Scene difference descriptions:
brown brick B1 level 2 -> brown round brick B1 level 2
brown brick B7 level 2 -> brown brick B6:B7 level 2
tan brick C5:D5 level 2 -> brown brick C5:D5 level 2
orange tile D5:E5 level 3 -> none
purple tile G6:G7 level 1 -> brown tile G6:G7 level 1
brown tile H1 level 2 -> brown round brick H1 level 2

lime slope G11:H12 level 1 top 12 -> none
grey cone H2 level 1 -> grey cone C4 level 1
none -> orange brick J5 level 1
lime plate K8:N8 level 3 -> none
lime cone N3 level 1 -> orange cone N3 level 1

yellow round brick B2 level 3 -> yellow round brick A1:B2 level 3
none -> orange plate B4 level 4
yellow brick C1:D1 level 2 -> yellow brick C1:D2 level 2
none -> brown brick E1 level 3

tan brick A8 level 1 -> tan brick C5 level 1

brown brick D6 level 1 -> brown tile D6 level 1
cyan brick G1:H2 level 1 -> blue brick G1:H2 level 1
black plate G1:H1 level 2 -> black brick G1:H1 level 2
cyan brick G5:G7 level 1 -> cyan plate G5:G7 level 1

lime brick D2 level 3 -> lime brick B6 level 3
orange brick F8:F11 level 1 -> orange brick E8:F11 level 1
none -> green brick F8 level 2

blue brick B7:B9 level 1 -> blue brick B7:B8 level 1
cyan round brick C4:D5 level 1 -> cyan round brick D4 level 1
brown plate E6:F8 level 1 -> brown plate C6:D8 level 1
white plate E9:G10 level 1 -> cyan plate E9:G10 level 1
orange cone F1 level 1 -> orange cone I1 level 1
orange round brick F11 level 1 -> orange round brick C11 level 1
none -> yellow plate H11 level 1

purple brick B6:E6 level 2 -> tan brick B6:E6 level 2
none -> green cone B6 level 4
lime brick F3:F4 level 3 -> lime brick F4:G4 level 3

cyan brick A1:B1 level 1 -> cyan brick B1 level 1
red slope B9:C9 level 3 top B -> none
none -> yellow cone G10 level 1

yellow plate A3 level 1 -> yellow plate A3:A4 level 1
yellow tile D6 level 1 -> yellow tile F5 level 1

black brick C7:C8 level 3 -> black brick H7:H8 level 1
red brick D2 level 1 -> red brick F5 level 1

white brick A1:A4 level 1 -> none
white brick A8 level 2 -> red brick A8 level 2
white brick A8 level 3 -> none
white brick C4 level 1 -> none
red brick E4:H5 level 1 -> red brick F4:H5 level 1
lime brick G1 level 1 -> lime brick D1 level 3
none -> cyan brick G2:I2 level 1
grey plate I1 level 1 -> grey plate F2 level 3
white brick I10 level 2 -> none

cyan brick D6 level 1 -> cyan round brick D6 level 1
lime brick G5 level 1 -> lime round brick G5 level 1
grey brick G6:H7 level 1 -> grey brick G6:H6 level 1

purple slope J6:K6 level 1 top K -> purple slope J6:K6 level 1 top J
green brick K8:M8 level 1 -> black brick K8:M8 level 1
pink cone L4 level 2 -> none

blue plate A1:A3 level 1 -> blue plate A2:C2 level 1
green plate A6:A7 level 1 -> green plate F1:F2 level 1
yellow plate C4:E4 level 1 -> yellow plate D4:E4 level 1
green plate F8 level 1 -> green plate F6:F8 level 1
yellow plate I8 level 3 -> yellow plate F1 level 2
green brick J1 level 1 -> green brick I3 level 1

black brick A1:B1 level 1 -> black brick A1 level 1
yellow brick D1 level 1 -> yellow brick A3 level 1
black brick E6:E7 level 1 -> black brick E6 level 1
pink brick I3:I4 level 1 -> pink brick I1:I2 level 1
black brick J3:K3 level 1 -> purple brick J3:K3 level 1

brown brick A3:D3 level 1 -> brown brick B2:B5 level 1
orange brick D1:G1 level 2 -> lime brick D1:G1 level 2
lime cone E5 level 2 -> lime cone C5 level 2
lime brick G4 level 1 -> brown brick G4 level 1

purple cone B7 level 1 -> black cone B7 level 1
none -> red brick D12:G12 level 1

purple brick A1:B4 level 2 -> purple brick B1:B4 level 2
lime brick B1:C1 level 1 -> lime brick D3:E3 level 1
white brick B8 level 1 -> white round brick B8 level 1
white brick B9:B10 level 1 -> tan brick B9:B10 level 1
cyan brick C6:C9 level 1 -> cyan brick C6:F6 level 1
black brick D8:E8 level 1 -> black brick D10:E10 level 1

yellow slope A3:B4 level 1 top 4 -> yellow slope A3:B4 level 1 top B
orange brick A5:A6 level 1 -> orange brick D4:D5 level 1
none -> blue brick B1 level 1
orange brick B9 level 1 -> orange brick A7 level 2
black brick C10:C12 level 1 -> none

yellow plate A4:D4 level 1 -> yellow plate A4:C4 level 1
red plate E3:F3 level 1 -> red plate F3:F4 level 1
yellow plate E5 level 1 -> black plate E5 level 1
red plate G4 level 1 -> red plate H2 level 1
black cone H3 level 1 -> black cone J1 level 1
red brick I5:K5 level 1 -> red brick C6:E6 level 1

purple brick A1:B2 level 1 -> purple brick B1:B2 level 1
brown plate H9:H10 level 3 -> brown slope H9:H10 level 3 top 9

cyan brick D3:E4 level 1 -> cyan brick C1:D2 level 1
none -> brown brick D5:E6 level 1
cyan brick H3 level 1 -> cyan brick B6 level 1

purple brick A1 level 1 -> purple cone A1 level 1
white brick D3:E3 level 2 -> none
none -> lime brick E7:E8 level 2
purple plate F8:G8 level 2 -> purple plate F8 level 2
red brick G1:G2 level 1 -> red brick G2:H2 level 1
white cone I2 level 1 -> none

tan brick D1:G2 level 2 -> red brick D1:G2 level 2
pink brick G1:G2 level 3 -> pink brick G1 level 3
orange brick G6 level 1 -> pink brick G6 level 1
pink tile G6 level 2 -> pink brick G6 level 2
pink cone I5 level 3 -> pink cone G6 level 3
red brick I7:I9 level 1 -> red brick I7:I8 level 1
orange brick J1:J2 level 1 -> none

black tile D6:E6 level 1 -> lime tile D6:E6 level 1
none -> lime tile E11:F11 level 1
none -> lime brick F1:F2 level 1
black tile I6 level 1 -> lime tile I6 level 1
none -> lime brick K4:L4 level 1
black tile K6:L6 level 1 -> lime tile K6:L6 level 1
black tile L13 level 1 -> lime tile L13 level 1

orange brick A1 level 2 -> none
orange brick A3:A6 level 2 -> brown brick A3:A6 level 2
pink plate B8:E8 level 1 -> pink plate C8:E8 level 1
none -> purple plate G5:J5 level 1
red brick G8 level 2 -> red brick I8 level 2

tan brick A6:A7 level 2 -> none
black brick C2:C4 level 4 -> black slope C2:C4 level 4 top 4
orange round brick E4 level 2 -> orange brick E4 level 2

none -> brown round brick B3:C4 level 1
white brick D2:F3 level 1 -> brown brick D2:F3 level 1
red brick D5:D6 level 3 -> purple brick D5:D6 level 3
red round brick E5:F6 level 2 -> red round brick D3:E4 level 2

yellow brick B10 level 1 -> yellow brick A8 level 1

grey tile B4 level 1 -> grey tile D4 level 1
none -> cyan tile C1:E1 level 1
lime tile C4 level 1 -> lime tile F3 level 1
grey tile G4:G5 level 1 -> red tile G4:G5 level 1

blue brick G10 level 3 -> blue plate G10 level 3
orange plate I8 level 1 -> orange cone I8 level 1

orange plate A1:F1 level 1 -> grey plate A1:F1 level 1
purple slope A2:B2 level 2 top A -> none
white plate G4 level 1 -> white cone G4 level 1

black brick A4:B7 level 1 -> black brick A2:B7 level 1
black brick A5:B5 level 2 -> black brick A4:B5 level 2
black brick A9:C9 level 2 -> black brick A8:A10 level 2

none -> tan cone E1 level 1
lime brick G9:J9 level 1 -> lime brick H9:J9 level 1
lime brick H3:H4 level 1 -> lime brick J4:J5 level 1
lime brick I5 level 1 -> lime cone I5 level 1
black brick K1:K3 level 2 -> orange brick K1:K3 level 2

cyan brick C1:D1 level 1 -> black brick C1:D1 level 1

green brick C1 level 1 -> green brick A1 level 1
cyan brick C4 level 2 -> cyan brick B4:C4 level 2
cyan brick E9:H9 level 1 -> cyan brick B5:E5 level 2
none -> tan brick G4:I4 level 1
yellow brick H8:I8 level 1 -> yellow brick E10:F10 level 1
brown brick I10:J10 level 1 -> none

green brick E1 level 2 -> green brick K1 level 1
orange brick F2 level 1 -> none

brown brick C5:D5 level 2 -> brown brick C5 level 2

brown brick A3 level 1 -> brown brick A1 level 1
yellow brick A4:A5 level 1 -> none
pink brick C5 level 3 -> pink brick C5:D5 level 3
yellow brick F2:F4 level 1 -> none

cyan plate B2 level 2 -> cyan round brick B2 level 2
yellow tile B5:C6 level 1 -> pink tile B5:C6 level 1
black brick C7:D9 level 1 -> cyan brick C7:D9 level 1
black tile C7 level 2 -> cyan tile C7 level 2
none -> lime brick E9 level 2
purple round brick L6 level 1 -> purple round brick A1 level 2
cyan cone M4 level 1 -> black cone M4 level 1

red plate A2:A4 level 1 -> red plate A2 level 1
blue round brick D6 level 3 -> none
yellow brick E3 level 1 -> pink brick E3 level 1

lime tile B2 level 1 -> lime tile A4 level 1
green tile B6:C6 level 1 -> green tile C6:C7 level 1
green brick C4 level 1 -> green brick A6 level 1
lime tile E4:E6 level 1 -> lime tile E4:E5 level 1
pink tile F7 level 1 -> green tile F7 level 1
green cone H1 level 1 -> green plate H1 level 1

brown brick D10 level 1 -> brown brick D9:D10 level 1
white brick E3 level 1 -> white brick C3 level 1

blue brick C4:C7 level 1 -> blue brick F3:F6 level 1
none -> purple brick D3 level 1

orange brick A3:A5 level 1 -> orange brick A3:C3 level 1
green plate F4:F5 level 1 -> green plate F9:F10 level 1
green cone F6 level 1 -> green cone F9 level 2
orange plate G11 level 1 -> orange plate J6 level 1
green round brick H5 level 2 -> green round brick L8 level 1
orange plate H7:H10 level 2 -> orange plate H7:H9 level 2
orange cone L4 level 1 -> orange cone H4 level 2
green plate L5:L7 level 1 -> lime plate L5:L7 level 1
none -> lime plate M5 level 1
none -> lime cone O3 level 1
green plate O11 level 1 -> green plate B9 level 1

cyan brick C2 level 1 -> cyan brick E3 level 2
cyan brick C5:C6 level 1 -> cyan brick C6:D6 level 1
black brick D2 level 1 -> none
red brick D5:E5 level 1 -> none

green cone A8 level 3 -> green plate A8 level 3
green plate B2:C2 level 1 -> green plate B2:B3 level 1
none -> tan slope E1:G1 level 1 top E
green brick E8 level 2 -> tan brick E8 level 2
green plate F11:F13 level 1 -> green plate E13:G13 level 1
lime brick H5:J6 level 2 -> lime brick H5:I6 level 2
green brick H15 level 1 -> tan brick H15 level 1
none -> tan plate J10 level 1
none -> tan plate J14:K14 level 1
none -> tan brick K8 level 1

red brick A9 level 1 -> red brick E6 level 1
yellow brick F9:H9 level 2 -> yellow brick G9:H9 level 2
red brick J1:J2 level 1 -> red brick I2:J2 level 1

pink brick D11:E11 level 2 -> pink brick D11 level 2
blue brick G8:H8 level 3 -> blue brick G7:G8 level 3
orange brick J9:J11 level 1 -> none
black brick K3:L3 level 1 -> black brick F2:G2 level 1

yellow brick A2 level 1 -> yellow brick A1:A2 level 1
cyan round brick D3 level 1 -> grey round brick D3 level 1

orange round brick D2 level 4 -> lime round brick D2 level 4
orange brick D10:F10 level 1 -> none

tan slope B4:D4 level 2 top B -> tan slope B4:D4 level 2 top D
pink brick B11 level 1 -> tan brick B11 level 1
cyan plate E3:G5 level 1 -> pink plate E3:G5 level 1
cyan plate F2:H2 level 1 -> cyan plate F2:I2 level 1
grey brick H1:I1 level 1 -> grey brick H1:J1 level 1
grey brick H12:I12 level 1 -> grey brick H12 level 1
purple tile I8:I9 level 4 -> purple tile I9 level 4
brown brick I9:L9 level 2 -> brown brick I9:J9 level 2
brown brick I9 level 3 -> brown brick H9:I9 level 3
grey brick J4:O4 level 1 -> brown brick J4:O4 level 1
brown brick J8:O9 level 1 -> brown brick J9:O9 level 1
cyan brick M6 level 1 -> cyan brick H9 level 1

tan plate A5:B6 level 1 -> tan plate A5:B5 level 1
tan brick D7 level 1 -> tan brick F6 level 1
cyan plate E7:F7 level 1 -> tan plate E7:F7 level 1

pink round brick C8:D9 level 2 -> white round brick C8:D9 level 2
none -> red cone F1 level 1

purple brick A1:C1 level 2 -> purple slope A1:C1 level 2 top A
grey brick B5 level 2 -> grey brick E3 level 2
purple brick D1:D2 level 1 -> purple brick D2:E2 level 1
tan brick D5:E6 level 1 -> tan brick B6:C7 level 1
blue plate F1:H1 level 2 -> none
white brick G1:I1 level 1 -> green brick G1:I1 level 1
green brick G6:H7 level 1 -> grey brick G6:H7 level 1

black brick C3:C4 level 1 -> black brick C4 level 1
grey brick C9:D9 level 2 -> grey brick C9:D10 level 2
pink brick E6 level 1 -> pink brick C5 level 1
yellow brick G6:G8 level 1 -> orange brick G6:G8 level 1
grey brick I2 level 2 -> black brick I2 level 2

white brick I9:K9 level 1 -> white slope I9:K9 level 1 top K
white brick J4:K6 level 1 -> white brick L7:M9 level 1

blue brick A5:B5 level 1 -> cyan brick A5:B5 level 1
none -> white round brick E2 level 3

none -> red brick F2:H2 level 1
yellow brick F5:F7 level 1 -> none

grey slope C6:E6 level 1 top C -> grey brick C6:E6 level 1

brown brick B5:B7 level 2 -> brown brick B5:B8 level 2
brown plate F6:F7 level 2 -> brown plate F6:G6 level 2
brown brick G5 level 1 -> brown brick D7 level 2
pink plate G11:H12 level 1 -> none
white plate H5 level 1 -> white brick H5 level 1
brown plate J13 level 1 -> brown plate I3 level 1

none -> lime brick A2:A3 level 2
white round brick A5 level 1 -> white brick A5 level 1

[Problem details] With the string "blue" as the key, filter the data above and show the lines that match.

[Solution for this task]
cyan brick G1:H2 level 1 -> blue brick G1:H2 level 1
blue brick B7:B9 level 1 -> blue brick B7:B8 level 1
blue plate A1:A3 level 1 -> blue plate A2:C2 level 1
none -> blue brick B1 level 1
blue brick G10 level 3 -> blue plate G10 level 3
blue round brick D6 level 3 -> none
blue brick C4:C7 level 1 -> blue brick F3:F6 level 1
blue brick G8:H8 level 3 -> blue brick G7:G8 level 3
blue plate F1:H1 level 2 -> none
blue brick A5:B5 level 1 -> cyan brick A5:B5 level 1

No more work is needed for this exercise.